> Given request:
Reproduce the listing verbatim from its first line down to and including the line containing "Give the pixel-coordinate".

> Listing:
— START —

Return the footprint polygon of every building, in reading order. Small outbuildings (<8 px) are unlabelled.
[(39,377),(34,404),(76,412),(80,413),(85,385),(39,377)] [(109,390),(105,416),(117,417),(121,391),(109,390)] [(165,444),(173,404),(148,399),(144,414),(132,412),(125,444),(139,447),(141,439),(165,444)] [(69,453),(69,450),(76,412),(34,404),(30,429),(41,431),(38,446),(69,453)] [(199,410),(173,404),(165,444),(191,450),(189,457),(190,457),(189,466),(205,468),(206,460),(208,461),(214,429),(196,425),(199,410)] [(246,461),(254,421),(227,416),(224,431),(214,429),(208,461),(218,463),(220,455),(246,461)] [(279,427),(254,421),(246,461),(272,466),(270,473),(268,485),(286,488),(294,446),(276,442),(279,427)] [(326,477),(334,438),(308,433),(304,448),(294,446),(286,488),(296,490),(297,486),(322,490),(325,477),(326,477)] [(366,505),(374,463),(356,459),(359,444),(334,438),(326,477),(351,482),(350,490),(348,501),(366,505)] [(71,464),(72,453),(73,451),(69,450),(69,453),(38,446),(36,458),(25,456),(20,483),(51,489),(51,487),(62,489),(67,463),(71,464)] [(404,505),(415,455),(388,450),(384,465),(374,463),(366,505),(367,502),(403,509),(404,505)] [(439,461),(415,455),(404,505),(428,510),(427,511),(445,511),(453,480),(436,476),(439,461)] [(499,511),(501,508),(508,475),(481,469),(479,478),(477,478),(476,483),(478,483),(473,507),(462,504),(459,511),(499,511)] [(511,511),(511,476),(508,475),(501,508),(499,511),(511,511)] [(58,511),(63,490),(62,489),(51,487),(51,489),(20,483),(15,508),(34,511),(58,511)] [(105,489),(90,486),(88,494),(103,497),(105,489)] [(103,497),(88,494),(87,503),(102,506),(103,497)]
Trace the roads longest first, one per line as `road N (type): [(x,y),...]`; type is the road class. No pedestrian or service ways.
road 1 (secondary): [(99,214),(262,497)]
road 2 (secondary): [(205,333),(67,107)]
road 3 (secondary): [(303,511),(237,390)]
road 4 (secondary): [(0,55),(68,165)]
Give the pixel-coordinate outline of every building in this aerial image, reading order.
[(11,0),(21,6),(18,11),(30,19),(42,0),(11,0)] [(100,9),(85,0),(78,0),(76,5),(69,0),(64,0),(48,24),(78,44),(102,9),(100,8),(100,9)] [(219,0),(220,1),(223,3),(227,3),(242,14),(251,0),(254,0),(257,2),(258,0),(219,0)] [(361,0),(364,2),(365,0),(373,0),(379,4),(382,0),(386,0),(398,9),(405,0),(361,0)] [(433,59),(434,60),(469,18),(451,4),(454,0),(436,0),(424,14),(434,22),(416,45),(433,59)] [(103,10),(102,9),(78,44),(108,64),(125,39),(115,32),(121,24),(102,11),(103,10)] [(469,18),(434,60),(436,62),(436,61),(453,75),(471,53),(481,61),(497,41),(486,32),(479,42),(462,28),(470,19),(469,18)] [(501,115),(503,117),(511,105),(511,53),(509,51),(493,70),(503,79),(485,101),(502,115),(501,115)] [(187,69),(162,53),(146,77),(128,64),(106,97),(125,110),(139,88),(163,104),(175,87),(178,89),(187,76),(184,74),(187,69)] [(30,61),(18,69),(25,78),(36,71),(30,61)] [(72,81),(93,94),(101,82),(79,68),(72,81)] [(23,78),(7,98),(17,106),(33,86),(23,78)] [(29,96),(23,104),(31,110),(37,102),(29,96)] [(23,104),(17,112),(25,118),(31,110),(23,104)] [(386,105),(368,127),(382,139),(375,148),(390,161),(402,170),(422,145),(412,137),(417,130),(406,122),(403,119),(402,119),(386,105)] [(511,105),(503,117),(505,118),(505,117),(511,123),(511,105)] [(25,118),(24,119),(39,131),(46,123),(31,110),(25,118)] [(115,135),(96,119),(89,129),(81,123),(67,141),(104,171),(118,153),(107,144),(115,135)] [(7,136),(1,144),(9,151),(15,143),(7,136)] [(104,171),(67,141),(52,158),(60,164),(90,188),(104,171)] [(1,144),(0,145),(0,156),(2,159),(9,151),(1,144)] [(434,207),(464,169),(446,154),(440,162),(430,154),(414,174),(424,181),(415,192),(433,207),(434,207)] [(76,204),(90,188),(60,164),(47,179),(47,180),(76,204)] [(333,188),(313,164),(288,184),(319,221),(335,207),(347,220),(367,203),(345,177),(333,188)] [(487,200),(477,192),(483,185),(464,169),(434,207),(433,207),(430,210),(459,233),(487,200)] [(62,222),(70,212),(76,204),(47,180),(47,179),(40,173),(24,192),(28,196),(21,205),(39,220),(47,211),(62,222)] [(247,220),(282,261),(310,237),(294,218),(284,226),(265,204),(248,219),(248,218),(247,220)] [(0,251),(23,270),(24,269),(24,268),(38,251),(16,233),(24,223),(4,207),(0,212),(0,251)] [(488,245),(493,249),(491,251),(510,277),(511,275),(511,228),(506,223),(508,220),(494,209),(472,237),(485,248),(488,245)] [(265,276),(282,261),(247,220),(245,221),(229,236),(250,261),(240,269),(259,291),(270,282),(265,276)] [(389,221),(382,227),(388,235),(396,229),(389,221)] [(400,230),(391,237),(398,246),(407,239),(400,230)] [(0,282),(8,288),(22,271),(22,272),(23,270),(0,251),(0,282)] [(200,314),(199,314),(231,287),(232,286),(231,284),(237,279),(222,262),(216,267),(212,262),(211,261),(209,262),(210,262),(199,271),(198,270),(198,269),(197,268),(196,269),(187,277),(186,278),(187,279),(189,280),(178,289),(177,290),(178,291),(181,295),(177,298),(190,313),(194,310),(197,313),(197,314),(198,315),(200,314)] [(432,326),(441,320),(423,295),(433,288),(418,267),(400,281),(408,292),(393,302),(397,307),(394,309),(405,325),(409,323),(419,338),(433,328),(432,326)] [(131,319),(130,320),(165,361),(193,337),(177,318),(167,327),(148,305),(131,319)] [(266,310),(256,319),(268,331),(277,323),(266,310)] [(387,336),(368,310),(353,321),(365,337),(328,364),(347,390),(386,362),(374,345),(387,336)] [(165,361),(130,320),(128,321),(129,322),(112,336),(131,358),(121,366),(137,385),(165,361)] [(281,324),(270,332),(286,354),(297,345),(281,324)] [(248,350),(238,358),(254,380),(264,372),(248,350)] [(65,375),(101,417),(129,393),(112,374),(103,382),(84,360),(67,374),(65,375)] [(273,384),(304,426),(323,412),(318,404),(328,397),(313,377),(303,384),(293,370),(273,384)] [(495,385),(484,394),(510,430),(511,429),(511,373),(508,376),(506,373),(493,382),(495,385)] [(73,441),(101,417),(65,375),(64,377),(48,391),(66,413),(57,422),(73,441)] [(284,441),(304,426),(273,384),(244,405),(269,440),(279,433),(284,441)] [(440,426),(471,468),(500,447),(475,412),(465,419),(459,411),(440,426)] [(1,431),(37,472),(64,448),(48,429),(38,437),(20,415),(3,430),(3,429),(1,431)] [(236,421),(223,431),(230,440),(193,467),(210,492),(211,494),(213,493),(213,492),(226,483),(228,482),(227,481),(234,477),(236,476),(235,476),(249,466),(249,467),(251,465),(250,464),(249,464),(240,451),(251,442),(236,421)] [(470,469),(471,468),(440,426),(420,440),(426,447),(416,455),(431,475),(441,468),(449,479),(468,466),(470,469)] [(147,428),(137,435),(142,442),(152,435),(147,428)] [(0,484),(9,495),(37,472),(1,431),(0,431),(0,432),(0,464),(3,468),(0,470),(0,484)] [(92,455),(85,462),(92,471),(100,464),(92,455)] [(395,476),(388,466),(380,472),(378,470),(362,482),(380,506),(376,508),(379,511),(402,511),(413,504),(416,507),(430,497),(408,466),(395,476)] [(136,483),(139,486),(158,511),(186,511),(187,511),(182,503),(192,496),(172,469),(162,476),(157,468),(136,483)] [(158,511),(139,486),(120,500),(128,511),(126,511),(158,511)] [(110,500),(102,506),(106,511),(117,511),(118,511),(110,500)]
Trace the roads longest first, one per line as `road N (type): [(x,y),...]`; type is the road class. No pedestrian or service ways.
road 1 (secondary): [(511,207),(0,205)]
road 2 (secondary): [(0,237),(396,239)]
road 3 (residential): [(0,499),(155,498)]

— END —

> Exercise solution:
Return the footprint polygon of every building, in reading order. Small outbuildings (<8 px) are unlabelled.
[(39,377),(34,404),(76,412),(80,413),(85,385),(39,377)] [(109,390),(105,416),(117,417),(121,391),(109,390)] [(165,444),(173,404),(148,399),(144,414),(132,412),(125,444),(139,447),(141,439),(165,444)] [(69,453),(69,450),(76,412),(34,404),(30,429),(41,431),(38,446),(69,453)] [(199,410),(173,404),(165,444),(191,450),(189,457),(190,457),(189,466),(205,468),(206,460),(208,461),(214,429),(196,425),(199,410)] [(246,461),(254,421),(227,416),(224,431),(214,429),(208,461),(218,463),(220,455),(246,461)] [(279,427),(254,421),(246,461),(272,466),(270,473),(268,485),(286,488),(294,446),(276,442),(279,427)] [(326,477),(334,438),(308,433),(304,448),(294,446),(286,488),(296,490),(297,486),(322,490),(325,477),(326,477)] [(366,505),(374,463),(356,459),(359,444),(334,438),(326,477),(351,482),(350,490),(348,501),(366,505)] [(71,464),(72,453),(73,451),(69,450),(69,453),(38,446),(36,458),(25,456),(20,483),(51,489),(51,487),(62,489),(67,463),(71,464)] [(404,505),(415,455),(388,450),(384,465),(374,463),(366,505),(367,502),(403,509),(404,505)] [(439,461),(415,455),(404,505),(428,510),(427,511),(445,511),(453,480),(436,476),(439,461)] [(499,511),(501,508),(508,475),(481,469),(479,478),(477,478),(476,483),(478,483),(473,507),(462,504),(459,511),(499,511)] [(511,511),(511,476),(508,475),(501,508),(499,511),(511,511)] [(58,511),(63,490),(62,489),(51,487),(51,489),(20,483),(15,508),(34,511),(58,511)] [(105,489),(90,486),(88,494),(103,497),(105,489)] [(103,497),(88,494),(87,503),(102,506),(103,497)]
Trace the roads longest first, one per line as `road N (type): [(x,y),...]`; type is the road class. No pedestrian or service ways.
road 1 (secondary): [(99,214),(262,497)]
road 2 (secondary): [(205,333),(67,107)]
road 3 (secondary): [(303,511),(237,390)]
road 4 (secondary): [(0,55),(68,165)]
Give the pixel-coordinate outline of every building in this aerial image, reading order.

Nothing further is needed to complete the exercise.